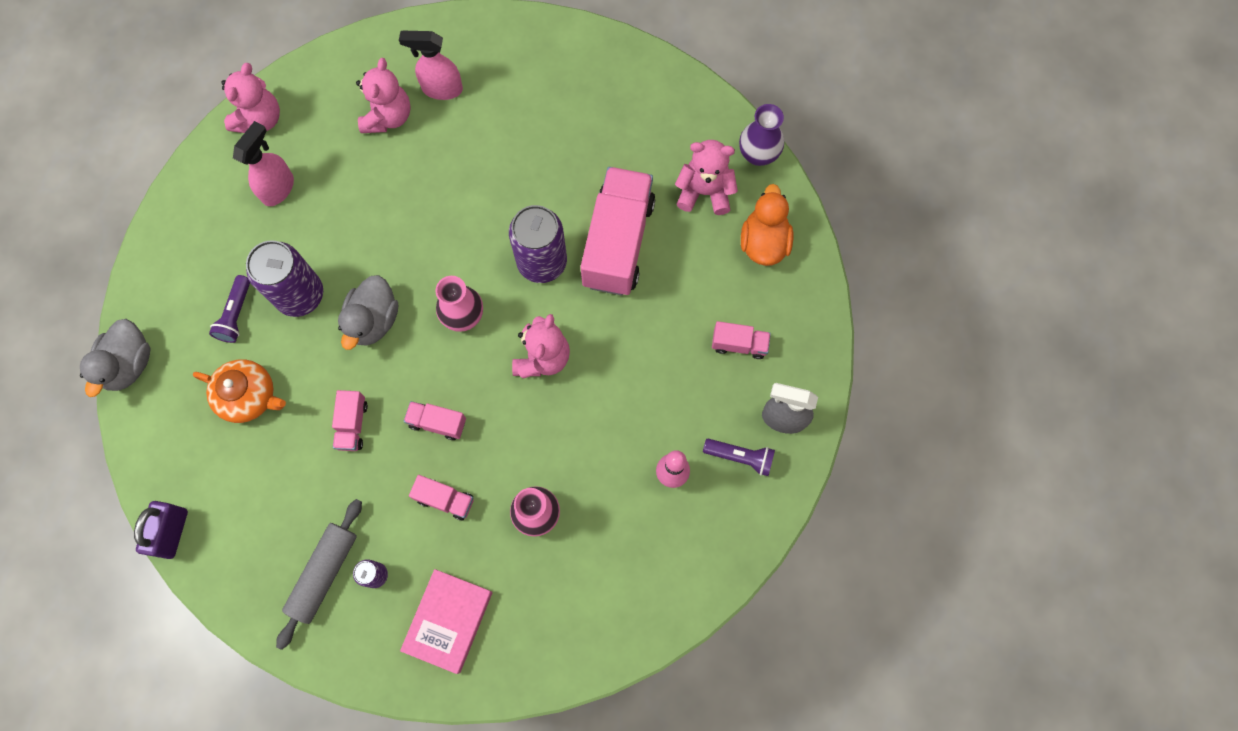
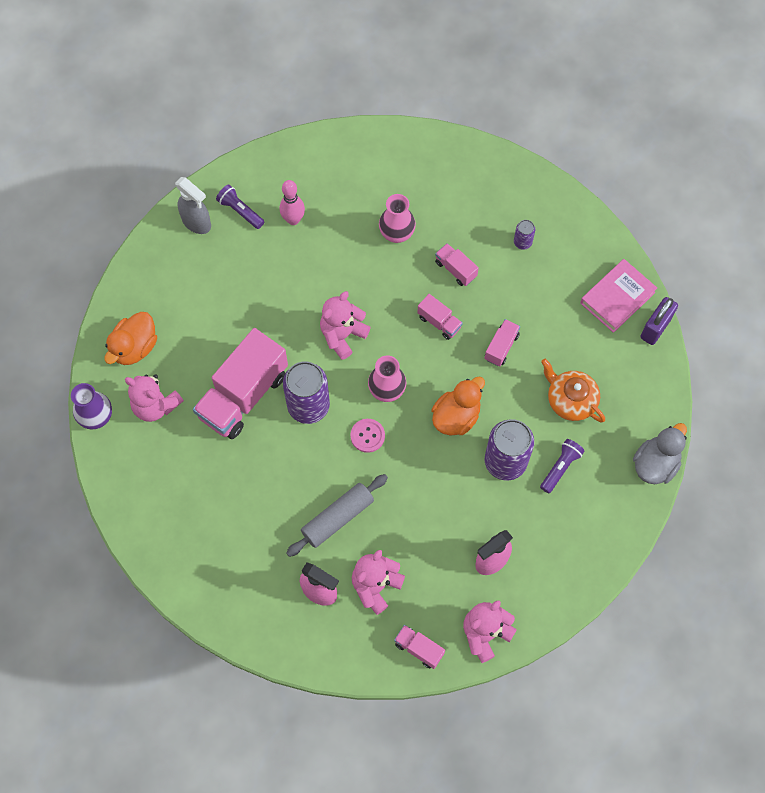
camera: 155 degrees left, 5 degrees down
(324, 573) = (557, 257): grey rolling pin -> grey rolling pin (337, 518)
(373, 320) = (456, 416): grey duck -> orange duck
(448, 621) = (485, 195): pink book -> pink book (617, 298)
(462, 258) = (367, 436): none -> pink button
(739, 344) = (197, 283): pink truck -> pink truck (419, 648)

Task brief: The span to give again runs from the line with "(324, 573) = (557, 257): grey" through the last line of the records above; reproduce it exactly and nothing more.

Exercise output:
(324, 573) = (557, 257): grey rolling pin -> grey rolling pin (337, 518)
(373, 320) = (456, 416): grey duck -> orange duck
(448, 621) = (485, 195): pink book -> pink book (617, 298)
(462, 258) = (367, 436): none -> pink button
(739, 344) = (197, 283): pink truck -> pink truck (419, 648)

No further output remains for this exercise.